[Change detection outputs]

________

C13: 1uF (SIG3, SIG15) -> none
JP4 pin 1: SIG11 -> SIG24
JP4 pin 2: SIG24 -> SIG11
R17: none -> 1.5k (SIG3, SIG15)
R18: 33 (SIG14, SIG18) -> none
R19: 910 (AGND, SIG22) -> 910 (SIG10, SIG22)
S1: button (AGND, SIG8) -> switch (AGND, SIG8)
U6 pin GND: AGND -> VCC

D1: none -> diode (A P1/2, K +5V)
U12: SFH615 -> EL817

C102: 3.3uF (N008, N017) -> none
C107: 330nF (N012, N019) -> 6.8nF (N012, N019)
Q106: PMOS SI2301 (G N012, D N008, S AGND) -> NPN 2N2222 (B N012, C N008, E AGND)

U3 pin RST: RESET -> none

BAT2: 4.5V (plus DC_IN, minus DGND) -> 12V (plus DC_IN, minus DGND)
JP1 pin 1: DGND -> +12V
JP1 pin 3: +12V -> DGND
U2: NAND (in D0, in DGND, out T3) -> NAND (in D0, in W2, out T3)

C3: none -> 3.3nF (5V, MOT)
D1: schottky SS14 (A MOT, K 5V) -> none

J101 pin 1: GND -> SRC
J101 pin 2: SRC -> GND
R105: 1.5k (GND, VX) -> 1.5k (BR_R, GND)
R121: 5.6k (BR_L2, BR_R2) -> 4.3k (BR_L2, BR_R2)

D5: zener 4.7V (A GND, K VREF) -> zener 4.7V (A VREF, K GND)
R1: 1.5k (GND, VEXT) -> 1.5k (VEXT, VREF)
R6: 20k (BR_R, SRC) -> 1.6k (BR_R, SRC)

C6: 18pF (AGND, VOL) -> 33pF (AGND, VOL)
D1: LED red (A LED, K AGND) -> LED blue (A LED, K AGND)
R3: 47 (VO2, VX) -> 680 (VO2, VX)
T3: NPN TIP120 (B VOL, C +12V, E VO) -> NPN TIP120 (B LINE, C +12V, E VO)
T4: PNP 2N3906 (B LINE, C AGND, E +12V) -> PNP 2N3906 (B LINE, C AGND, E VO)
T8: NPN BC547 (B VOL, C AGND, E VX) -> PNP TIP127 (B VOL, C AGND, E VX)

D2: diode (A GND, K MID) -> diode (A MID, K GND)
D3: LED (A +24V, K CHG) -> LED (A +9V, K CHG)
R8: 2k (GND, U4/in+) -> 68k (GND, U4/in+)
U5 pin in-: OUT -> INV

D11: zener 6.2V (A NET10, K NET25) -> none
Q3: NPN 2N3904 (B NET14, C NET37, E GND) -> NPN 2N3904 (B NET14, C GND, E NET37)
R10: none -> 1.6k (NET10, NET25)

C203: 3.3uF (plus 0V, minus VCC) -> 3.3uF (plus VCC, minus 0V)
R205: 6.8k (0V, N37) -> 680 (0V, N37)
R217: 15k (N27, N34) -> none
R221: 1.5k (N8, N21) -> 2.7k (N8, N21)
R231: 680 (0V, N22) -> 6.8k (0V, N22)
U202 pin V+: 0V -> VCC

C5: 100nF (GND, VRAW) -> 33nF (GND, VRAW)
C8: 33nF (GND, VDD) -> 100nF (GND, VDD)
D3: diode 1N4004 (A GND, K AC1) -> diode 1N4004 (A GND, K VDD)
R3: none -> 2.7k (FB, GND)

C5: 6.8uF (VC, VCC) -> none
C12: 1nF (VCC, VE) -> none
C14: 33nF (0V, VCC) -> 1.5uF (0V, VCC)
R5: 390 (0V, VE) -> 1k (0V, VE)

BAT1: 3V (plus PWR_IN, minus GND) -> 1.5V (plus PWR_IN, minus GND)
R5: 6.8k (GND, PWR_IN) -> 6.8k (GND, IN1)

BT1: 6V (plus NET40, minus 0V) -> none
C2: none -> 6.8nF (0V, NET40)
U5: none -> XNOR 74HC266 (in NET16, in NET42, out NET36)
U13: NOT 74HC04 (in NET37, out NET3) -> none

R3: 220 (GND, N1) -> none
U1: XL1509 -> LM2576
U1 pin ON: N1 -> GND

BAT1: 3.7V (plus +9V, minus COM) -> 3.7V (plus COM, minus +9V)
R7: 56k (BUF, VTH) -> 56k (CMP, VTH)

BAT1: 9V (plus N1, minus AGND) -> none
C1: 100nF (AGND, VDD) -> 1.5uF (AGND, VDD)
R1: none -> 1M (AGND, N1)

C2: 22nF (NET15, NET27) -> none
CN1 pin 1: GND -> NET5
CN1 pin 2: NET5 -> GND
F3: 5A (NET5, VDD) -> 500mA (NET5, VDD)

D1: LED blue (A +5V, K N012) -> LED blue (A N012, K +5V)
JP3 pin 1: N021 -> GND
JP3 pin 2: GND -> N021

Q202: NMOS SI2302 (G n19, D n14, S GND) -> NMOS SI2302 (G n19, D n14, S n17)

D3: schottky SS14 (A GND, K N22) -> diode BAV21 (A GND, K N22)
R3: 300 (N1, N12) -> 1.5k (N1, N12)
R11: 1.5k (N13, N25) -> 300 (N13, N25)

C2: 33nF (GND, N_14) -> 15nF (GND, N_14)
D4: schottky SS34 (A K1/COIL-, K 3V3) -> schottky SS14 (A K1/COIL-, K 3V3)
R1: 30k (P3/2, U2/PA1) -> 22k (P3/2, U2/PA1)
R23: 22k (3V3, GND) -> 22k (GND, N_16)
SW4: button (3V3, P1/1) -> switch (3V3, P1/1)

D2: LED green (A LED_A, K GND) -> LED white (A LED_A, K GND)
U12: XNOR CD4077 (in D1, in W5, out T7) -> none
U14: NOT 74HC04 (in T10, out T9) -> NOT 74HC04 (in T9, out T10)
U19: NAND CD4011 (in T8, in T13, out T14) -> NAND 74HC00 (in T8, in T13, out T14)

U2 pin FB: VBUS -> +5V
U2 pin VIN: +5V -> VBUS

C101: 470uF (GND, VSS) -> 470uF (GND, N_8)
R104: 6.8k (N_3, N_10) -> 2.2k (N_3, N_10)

________

* **Required action**:
Every record above is to be copied out exactly.

* **Your solution**:
C13: 1uF (SIG3, SIG15) -> none
JP4 pin 1: SIG11 -> SIG24
JP4 pin 2: SIG24 -> SIG11
R17: none -> 1.5k (SIG3, SIG15)
R18: 33 (SIG14, SIG18) -> none
R19: 910 (AGND, SIG22) -> 910 (SIG10, SIG22)
S1: button (AGND, SIG8) -> switch (AGND, SIG8)
U6 pin GND: AGND -> VCC

D1: none -> diode (A P1/2, K +5V)
U12: SFH615 -> EL817

C102: 3.3uF (N008, N017) -> none
C107: 330nF (N012, N019) -> 6.8nF (N012, N019)
Q106: PMOS SI2301 (G N012, D N008, S AGND) -> NPN 2N2222 (B N012, C N008, E AGND)

U3 pin RST: RESET -> none

BAT2: 4.5V (plus DC_IN, minus DGND) -> 12V (plus DC_IN, minus DGND)
JP1 pin 1: DGND -> +12V
JP1 pin 3: +12V -> DGND
U2: NAND (in D0, in DGND, out T3) -> NAND (in D0, in W2, out T3)

C3: none -> 3.3nF (5V, MOT)
D1: schottky SS14 (A MOT, K 5V) -> none

J101 pin 1: GND -> SRC
J101 pin 2: SRC -> GND
R105: 1.5k (GND, VX) -> 1.5k (BR_R, GND)
R121: 5.6k (BR_L2, BR_R2) -> 4.3k (BR_L2, BR_R2)

D5: zener 4.7V (A GND, K VREF) -> zener 4.7V (A VREF, K GND)
R1: 1.5k (GND, VEXT) -> 1.5k (VEXT, VREF)
R6: 20k (BR_R, SRC) -> 1.6k (BR_R, SRC)

C6: 18pF (AGND, VOL) -> 33pF (AGND, VOL)
D1: LED red (A LED, K AGND) -> LED blue (A LED, K AGND)
R3: 47 (VO2, VX) -> 680 (VO2, VX)
T3: NPN TIP120 (B VOL, C +12V, E VO) -> NPN TIP120 (B LINE, C +12V, E VO)
T4: PNP 2N3906 (B LINE, C AGND, E +12V) -> PNP 2N3906 (B LINE, C AGND, E VO)
T8: NPN BC547 (B VOL, C AGND, E VX) -> PNP TIP127 (B VOL, C AGND, E VX)

D2: diode (A GND, K MID) -> diode (A MID, K GND)
D3: LED (A +24V, K CHG) -> LED (A +9V, K CHG)
R8: 2k (GND, U4/in+) -> 68k (GND, U4/in+)
U5 pin in-: OUT -> INV

D11: zener 6.2V (A NET10, K NET25) -> none
Q3: NPN 2N3904 (B NET14, C NET37, E GND) -> NPN 2N3904 (B NET14, C GND, E NET37)
R10: none -> 1.6k (NET10, NET25)

C203: 3.3uF (plus 0V, minus VCC) -> 3.3uF (plus VCC, minus 0V)
R205: 6.8k (0V, N37) -> 680 (0V, N37)
R217: 15k (N27, N34) -> none
R221: 1.5k (N8, N21) -> 2.7k (N8, N21)
R231: 680 (0V, N22) -> 6.8k (0V, N22)
U202 pin V+: 0V -> VCC

C5: 100nF (GND, VRAW) -> 33nF (GND, VRAW)
C8: 33nF (GND, VDD) -> 100nF (GND, VDD)
D3: diode 1N4004 (A GND, K AC1) -> diode 1N4004 (A GND, K VDD)
R3: none -> 2.7k (FB, GND)

C5: 6.8uF (VC, VCC) -> none
C12: 1nF (VCC, VE) -> none
C14: 33nF (0V, VCC) -> 1.5uF (0V, VCC)
R5: 390 (0V, VE) -> 1k (0V, VE)

BAT1: 3V (plus PWR_IN, minus GND) -> 1.5V (plus PWR_IN, minus GND)
R5: 6.8k (GND, PWR_IN) -> 6.8k (GND, IN1)

BT1: 6V (plus NET40, minus 0V) -> none
C2: none -> 6.8nF (0V, NET40)
U5: none -> XNOR 74HC266 (in NET16, in NET42, out NET36)
U13: NOT 74HC04 (in NET37, out NET3) -> none

R3: 220 (GND, N1) -> none
U1: XL1509 -> LM2576
U1 pin ON: N1 -> GND

BAT1: 3.7V (plus +9V, minus COM) -> 3.7V (plus COM, minus +9V)
R7: 56k (BUF, VTH) -> 56k (CMP, VTH)

BAT1: 9V (plus N1, minus AGND) -> none
C1: 100nF (AGND, VDD) -> 1.5uF (AGND, VDD)
R1: none -> 1M (AGND, N1)

C2: 22nF (NET15, NET27) -> none
CN1 pin 1: GND -> NET5
CN1 pin 2: NET5 -> GND
F3: 5A (NET5, VDD) -> 500mA (NET5, VDD)

D1: LED blue (A +5V, K N012) -> LED blue (A N012, K +5V)
JP3 pin 1: N021 -> GND
JP3 pin 2: GND -> N021

Q202: NMOS SI2302 (G n19, D n14, S GND) -> NMOS SI2302 (G n19, D n14, S n17)

D3: schottky SS14 (A GND, K N22) -> diode BAV21 (A GND, K N22)
R3: 300 (N1, N12) -> 1.5k (N1, N12)
R11: 1.5k (N13, N25) -> 300 (N13, N25)

C2: 33nF (GND, N_14) -> 15nF (GND, N_14)
D4: schottky SS34 (A K1/COIL-, K 3V3) -> schottky SS14 (A K1/COIL-, K 3V3)
R1: 30k (P3/2, U2/PA1) -> 22k (P3/2, U2/PA1)
R23: 22k (3V3, GND) -> 22k (GND, N_16)
SW4: button (3V3, P1/1) -> switch (3V3, P1/1)

D2: LED green (A LED_A, K GND) -> LED white (A LED_A, K GND)
U12: XNOR CD4077 (in D1, in W5, out T7) -> none
U14: NOT 74HC04 (in T10, out T9) -> NOT 74HC04 (in T9, out T10)
U19: NAND CD4011 (in T8, in T13, out T14) -> NAND 74HC00 (in T8, in T13, out T14)

U2 pin FB: VBUS -> +5V
U2 pin VIN: +5V -> VBUS

C101: 470uF (GND, VSS) -> 470uF (GND, N_8)
R104: 6.8k (N_3, N_10) -> 2.2k (N_3, N_10)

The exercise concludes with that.